* Exercise description *
From the records below, please repeat exactly the line that has "red star: moved 30 px right", the line that has "orange L-shape: moved 3 px right, 2 px up", and every line between them, and nothing else.

Start of Data excerpts

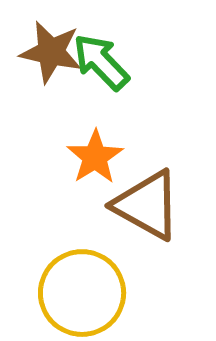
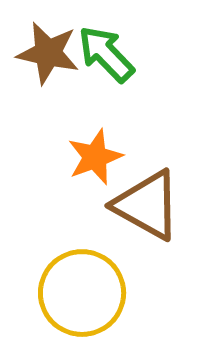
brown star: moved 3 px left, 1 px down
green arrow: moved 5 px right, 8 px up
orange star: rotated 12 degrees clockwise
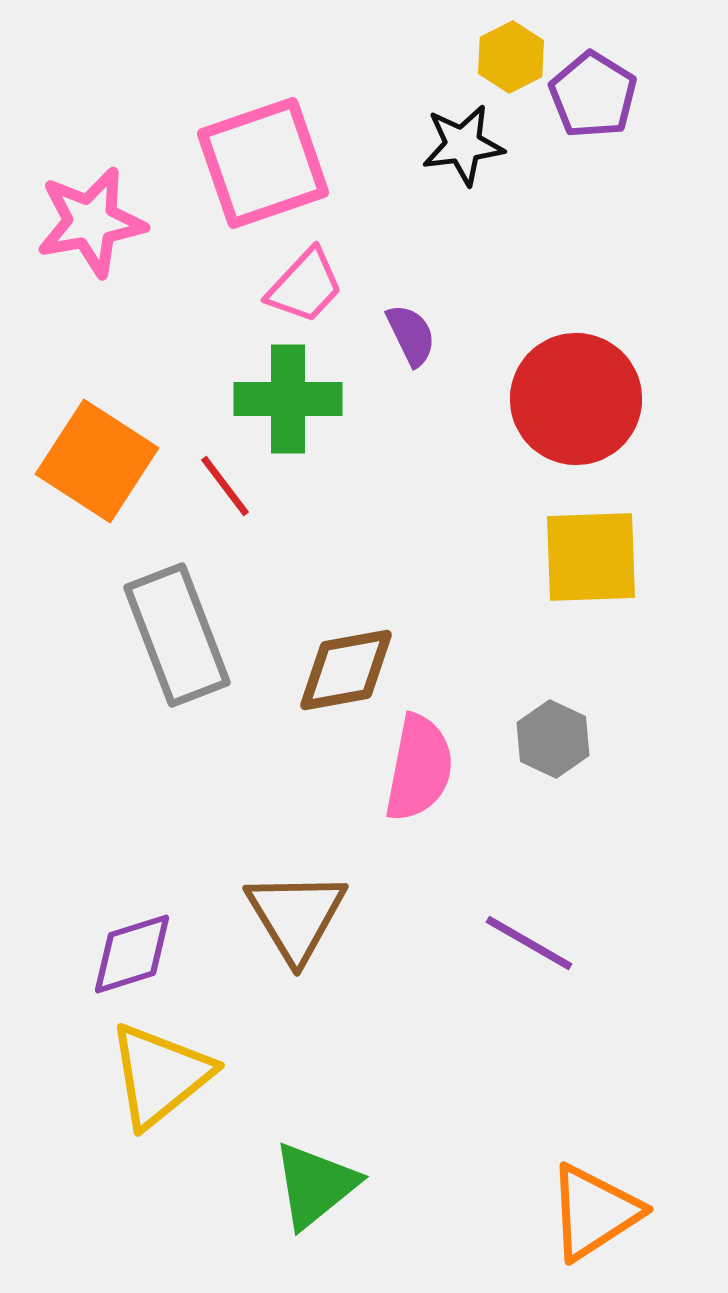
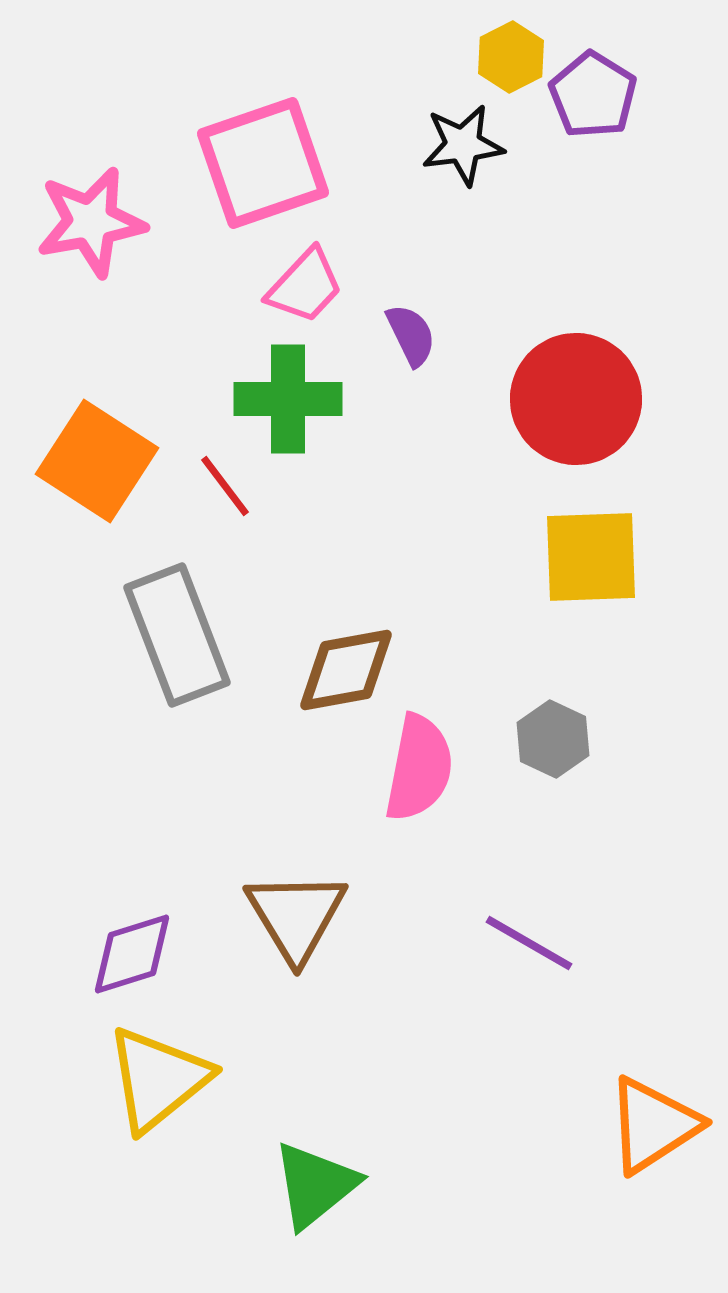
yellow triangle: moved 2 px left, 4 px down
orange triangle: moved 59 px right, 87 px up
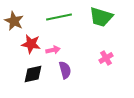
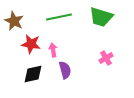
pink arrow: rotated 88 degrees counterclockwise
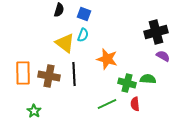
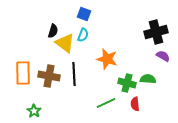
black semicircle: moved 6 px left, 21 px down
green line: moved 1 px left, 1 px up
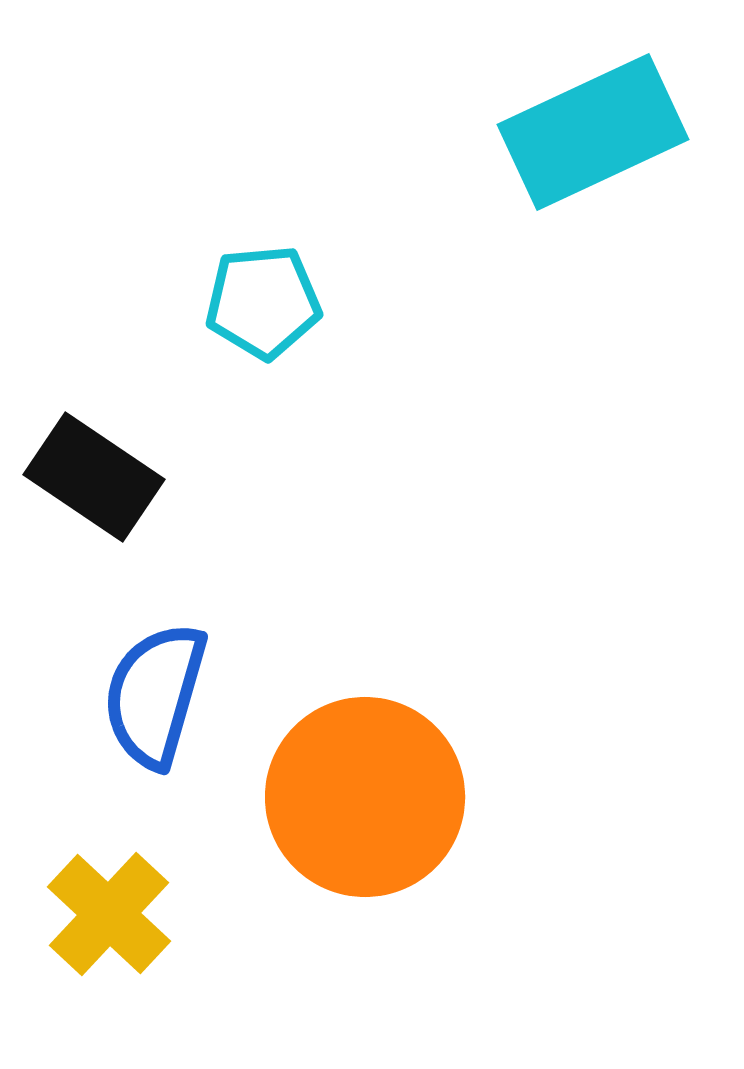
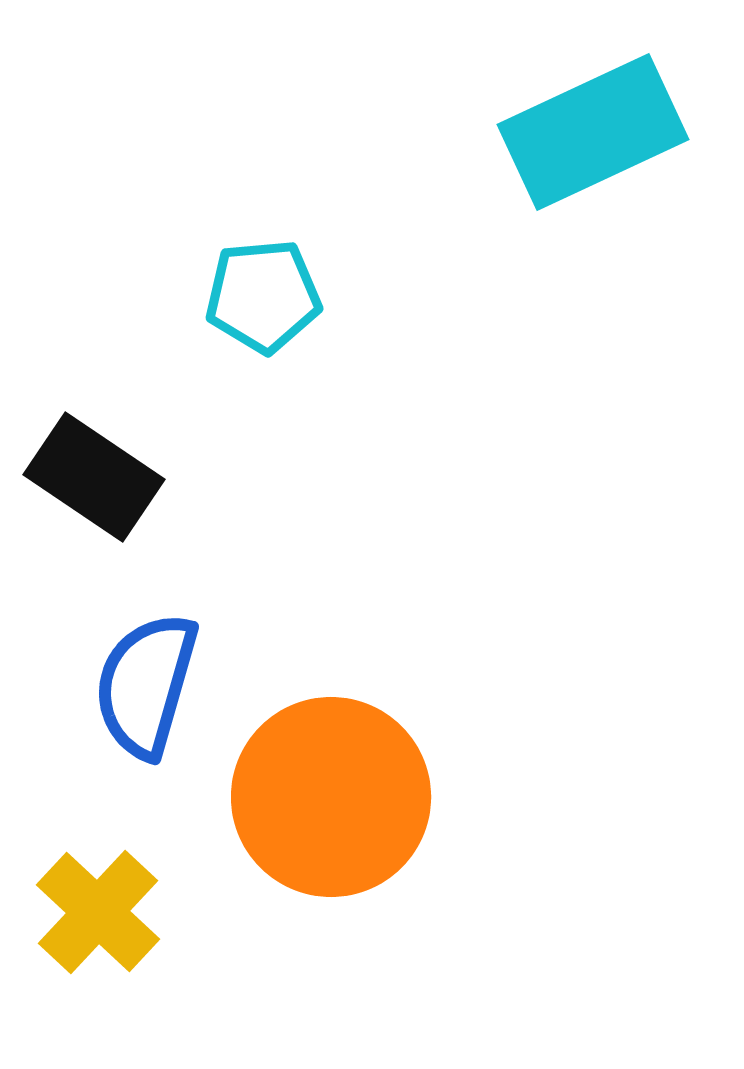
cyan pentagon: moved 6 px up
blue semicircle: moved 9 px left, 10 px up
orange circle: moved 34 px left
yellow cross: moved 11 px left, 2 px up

End of Data excerpts
Start of Data excerpts

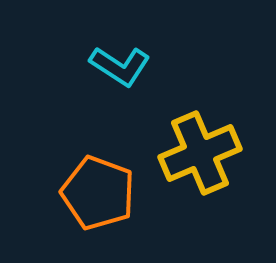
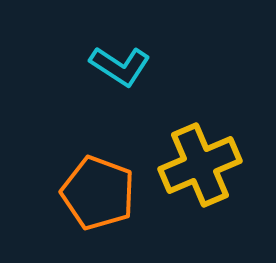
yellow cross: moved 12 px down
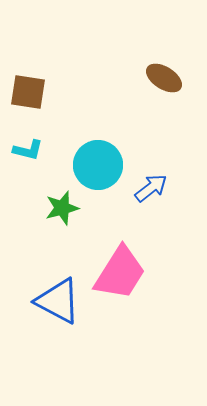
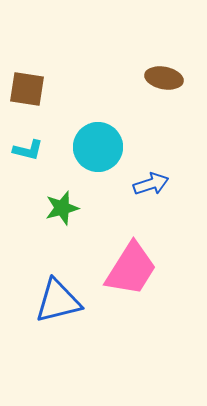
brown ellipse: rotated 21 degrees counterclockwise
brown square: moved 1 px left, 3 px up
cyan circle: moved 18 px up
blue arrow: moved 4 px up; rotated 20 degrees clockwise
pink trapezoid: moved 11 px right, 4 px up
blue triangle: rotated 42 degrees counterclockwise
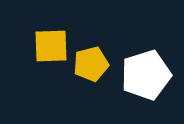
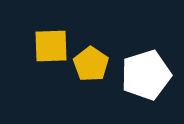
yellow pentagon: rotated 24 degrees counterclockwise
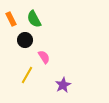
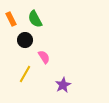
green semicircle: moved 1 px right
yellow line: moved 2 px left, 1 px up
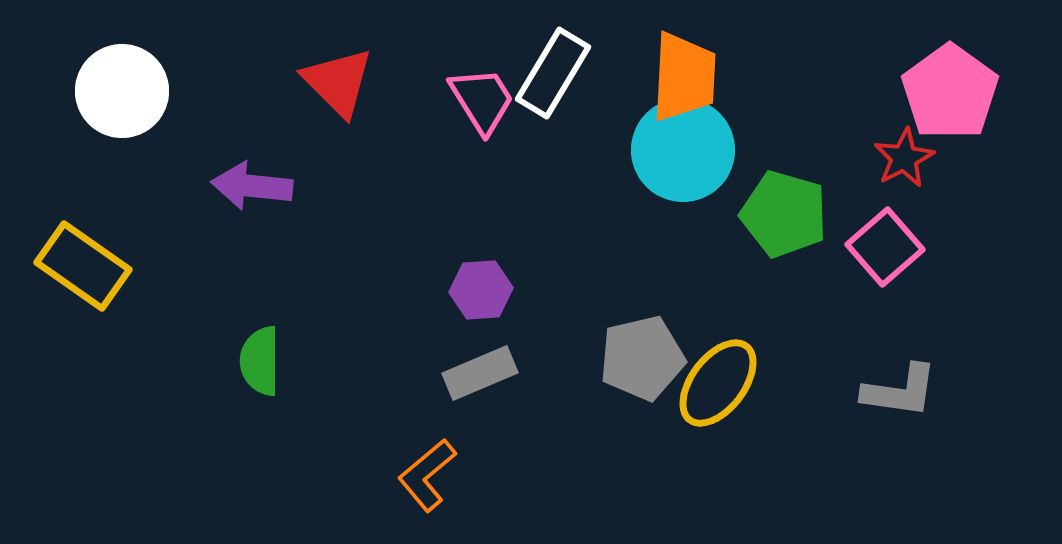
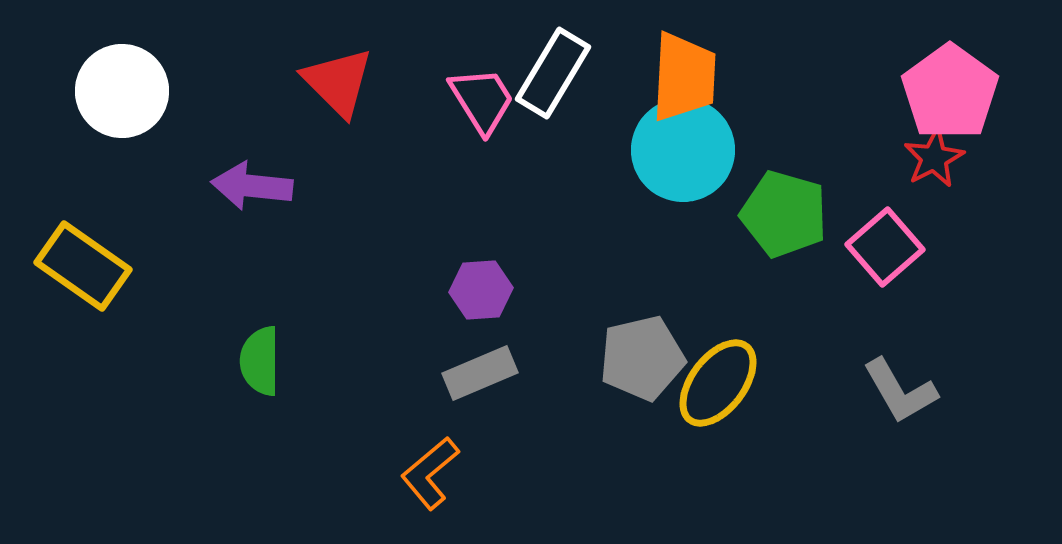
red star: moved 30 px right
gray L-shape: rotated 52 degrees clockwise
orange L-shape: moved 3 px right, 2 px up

End of Data excerpts

* Solution to this exercise *
red star: moved 30 px right
gray L-shape: rotated 52 degrees clockwise
orange L-shape: moved 3 px right, 2 px up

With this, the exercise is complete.